Task item: In the data that follows, find the line with "blue 1x1 brick [264,149,294,190]"; transcribe it, every later line up to the one with "blue 2x2 slope [115,330,181,404]", and that line as well, exactly and with no others.

Material for this exercise:
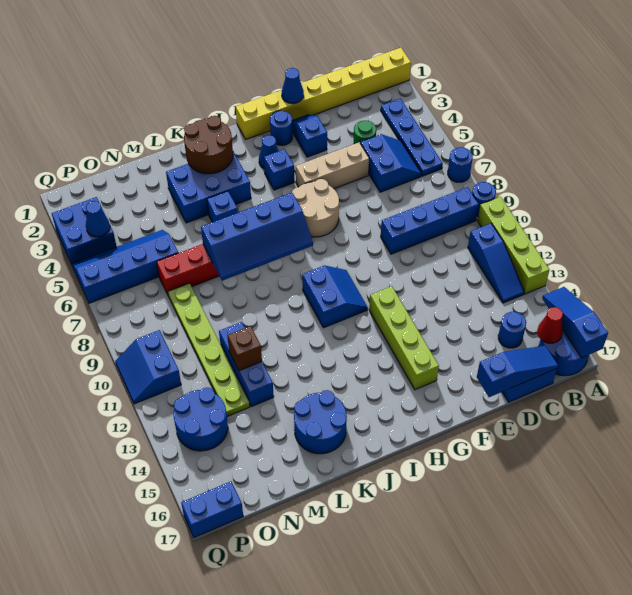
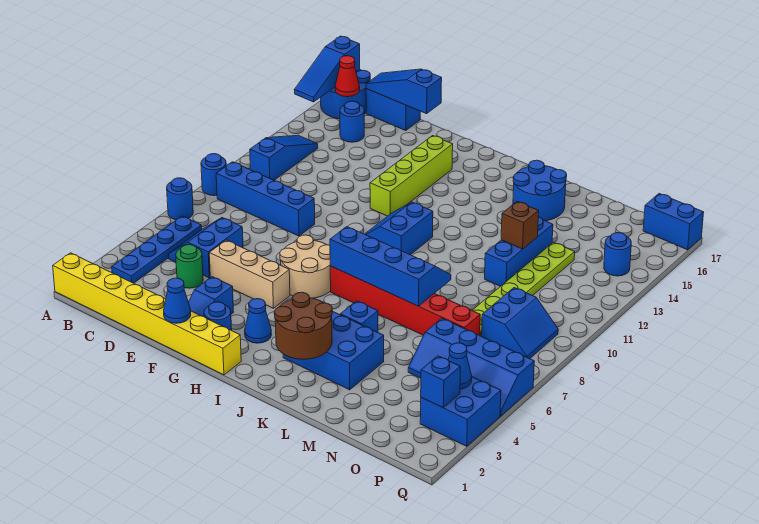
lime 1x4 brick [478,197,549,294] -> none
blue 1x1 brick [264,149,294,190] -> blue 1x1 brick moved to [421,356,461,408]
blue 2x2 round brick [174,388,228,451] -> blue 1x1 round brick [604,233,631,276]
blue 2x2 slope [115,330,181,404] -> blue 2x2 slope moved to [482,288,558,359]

==

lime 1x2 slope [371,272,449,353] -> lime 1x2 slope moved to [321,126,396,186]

Answer for this exercise:
blue 1x1 brick [264,149,294,190] -> blue 1x1 brick moved to [421,356,461,408]
blue 2x2 round brick [174,388,228,451] -> blue 1x1 round brick [604,233,631,276]
blue 2x2 slope [115,330,181,404] -> blue 2x2 slope moved to [482,288,558,359]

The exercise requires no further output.